# About this task:
Without including any image, repeat every record exactly.
---- Supplied entries
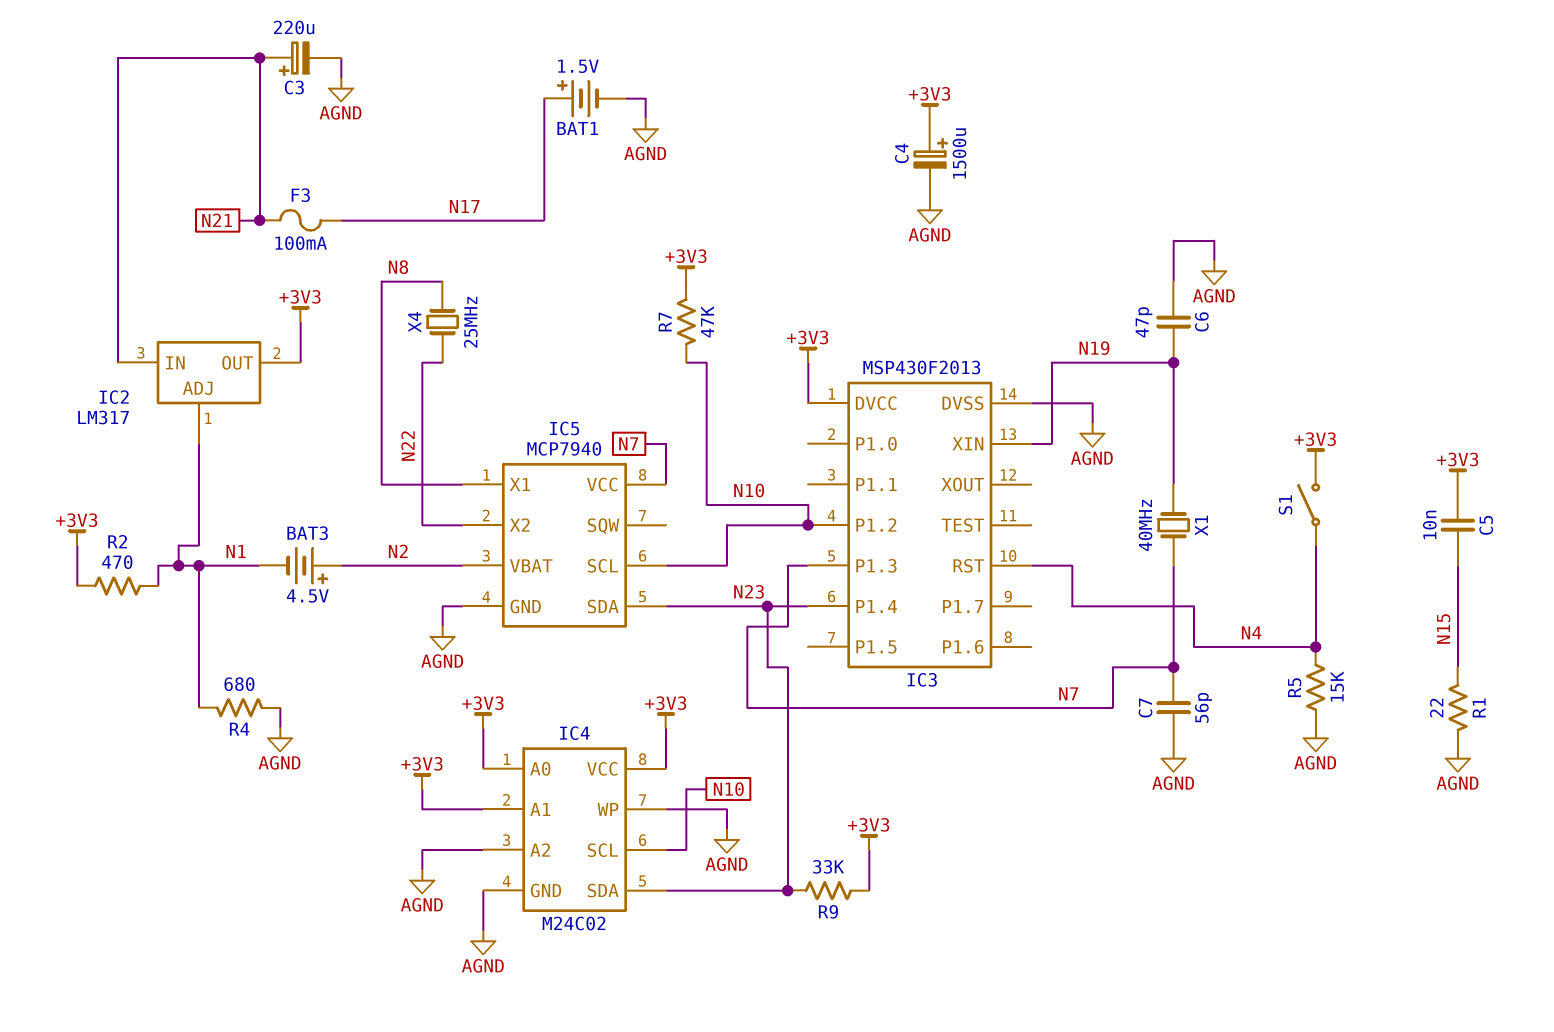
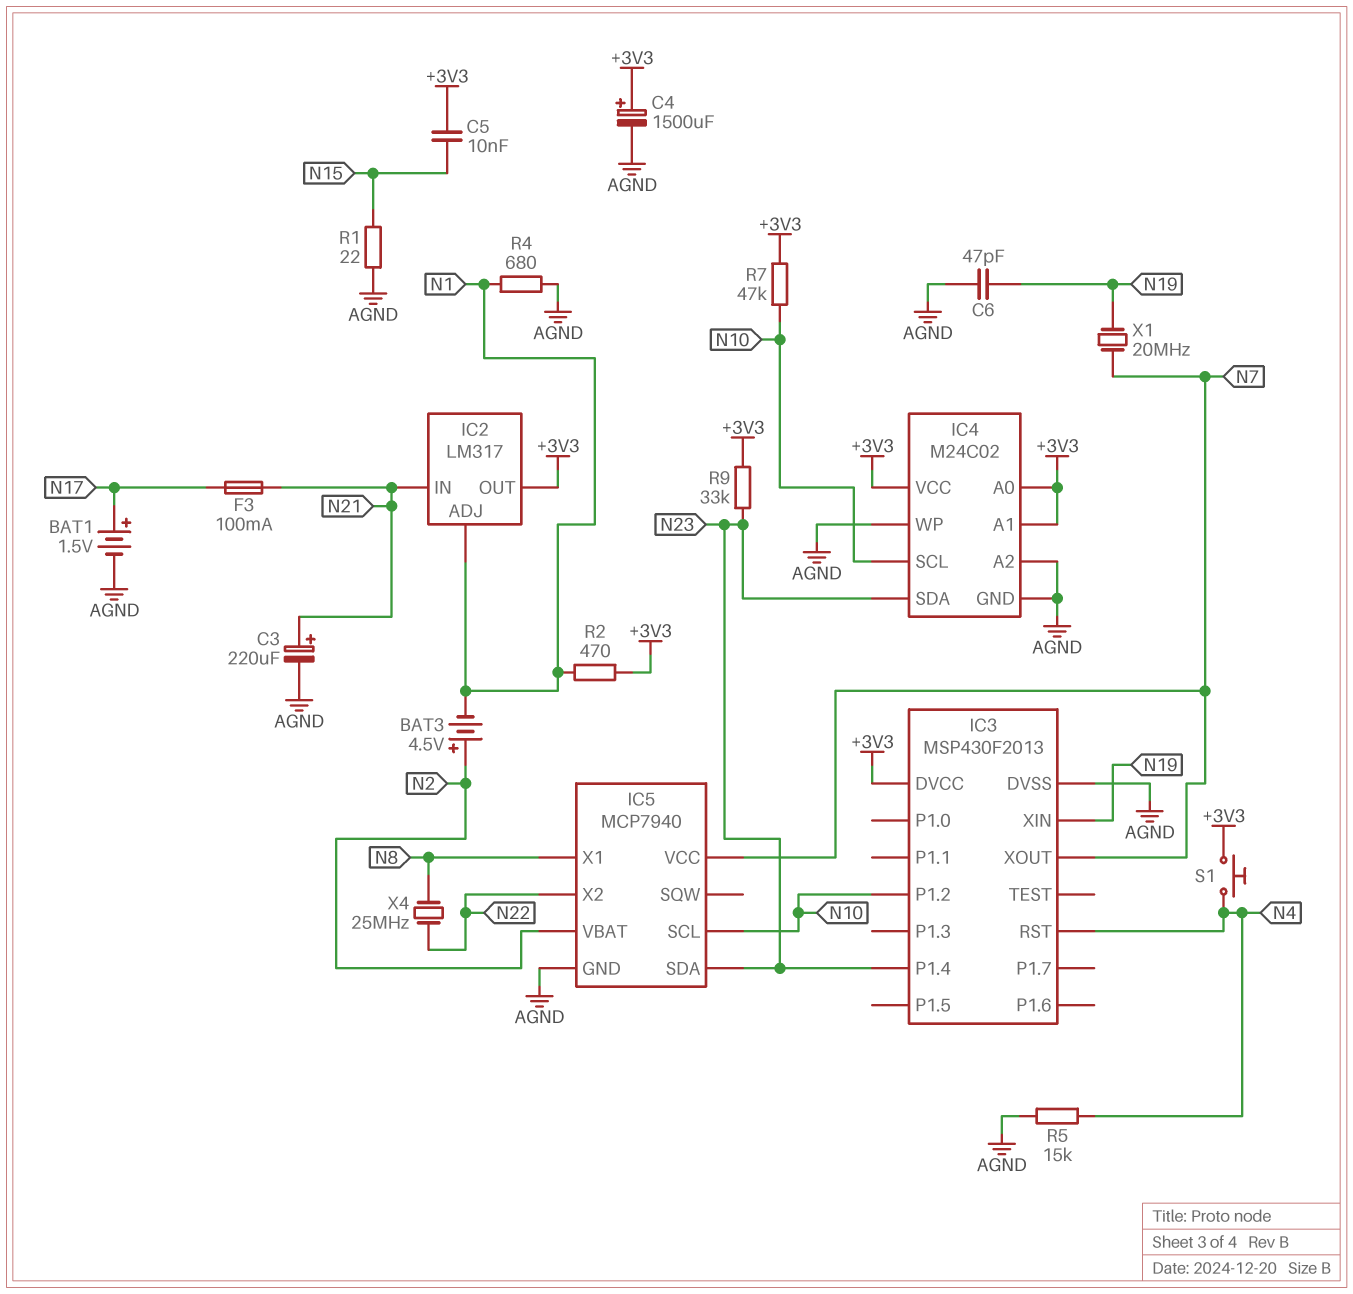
C7: 56pF (AGND, N7) -> none
IC3 pin P1.3: N7 -> none
IC3 pin XOUT: none -> N7
S1: switch (+3V3, N4) -> button (+3V3, N4)
X1: 40MHz (N7, N19) -> 20MHz (N7, N19)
--------
# Exercise response:
C7: 56pF (AGND, N7) -> none
IC3 pin P1.3: N7 -> none
IC3 pin XOUT: none -> N7
S1: switch (+3V3, N4) -> button (+3V3, N4)
X1: 40MHz (N7, N19) -> 20MHz (N7, N19)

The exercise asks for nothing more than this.